# Exercise directions
Please copy every line of the data in which the string "flower" appears.

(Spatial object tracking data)
* * * * * * * * *
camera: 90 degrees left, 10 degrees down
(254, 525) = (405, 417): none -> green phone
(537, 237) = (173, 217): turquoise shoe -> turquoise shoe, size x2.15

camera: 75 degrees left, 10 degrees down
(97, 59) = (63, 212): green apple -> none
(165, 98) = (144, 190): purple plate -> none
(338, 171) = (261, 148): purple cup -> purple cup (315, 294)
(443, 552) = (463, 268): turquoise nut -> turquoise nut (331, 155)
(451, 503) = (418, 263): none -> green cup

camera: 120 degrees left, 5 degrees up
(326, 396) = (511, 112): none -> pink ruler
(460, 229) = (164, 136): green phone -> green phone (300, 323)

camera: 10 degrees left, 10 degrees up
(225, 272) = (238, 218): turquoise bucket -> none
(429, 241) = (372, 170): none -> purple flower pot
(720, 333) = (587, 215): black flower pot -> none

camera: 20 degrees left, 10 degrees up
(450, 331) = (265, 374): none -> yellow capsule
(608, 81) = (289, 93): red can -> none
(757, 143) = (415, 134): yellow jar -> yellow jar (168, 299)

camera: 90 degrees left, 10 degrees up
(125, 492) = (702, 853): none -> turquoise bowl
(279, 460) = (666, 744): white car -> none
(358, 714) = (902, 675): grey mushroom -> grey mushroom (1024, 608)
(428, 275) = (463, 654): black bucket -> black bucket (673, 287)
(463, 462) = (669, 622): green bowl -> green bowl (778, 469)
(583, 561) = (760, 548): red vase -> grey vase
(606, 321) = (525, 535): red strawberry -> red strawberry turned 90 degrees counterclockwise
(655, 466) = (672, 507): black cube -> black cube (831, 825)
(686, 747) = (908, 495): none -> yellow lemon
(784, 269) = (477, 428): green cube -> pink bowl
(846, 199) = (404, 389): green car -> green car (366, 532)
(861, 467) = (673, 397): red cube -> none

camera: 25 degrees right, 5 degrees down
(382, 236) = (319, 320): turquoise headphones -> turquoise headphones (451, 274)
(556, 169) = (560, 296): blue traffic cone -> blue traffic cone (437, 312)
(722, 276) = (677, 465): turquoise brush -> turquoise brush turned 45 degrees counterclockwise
* * * * * * * * *
# Exercise result
(429, 241) = (372, 170): none -> purple flower pot
(720, 333) = (587, 215): black flower pot -> none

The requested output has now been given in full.